■ **Work task**: Copy, exactly and without additions, every line in the records below from the one holding "R4: 100 (N1, VA) -> 470 (N1, VA)" through the one holding "VR2: 5k (GND, N3, wiper", both ends included.

■ **Records for processing**:

____

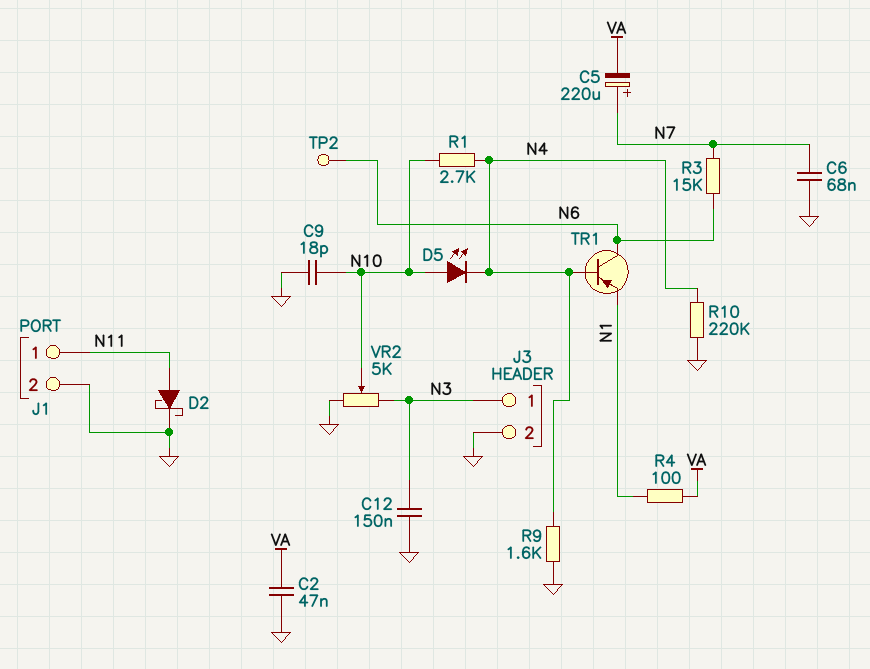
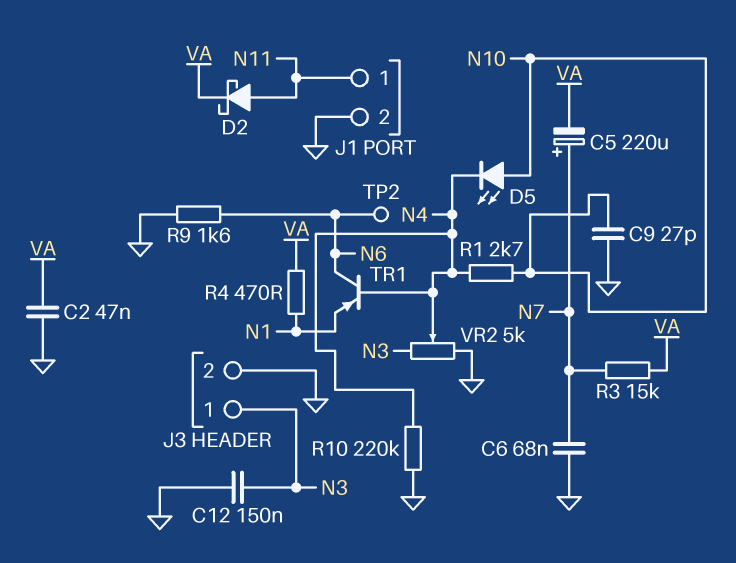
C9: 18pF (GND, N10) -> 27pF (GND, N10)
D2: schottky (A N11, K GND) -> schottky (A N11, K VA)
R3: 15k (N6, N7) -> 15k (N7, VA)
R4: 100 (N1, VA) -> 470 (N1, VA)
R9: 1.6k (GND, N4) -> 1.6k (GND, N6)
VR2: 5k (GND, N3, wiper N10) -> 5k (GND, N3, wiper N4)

____

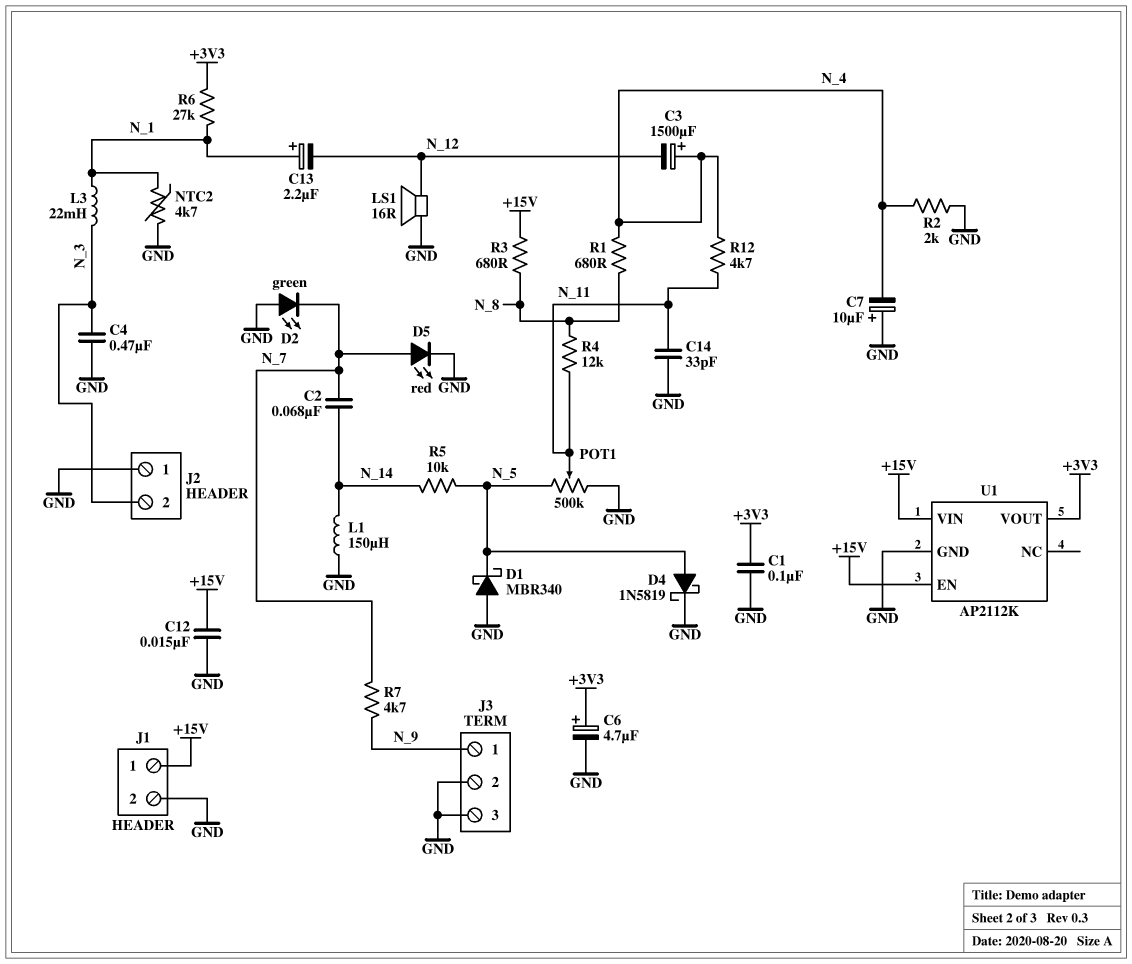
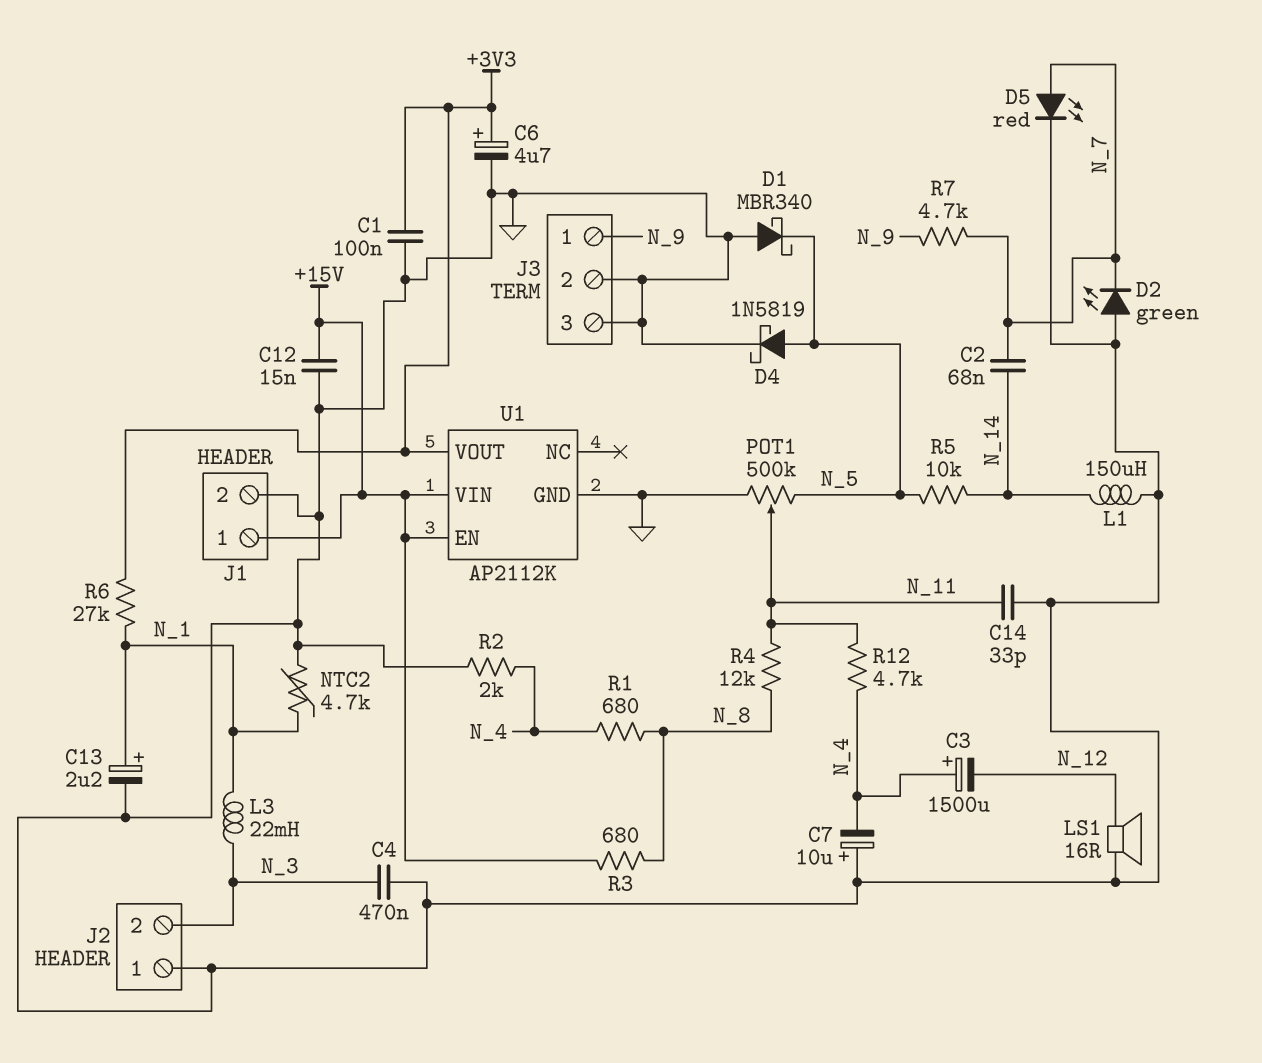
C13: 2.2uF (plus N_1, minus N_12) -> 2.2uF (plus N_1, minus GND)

____

■ **Result of the exercise**:
R4: 100 (N1, VA) -> 470 (N1, VA)
R9: 1.6k (GND, N4) -> 1.6k (GND, N6)
VR2: 5k (GND, N3, wiper N10) -> 5k (GND, N3, wiper N4)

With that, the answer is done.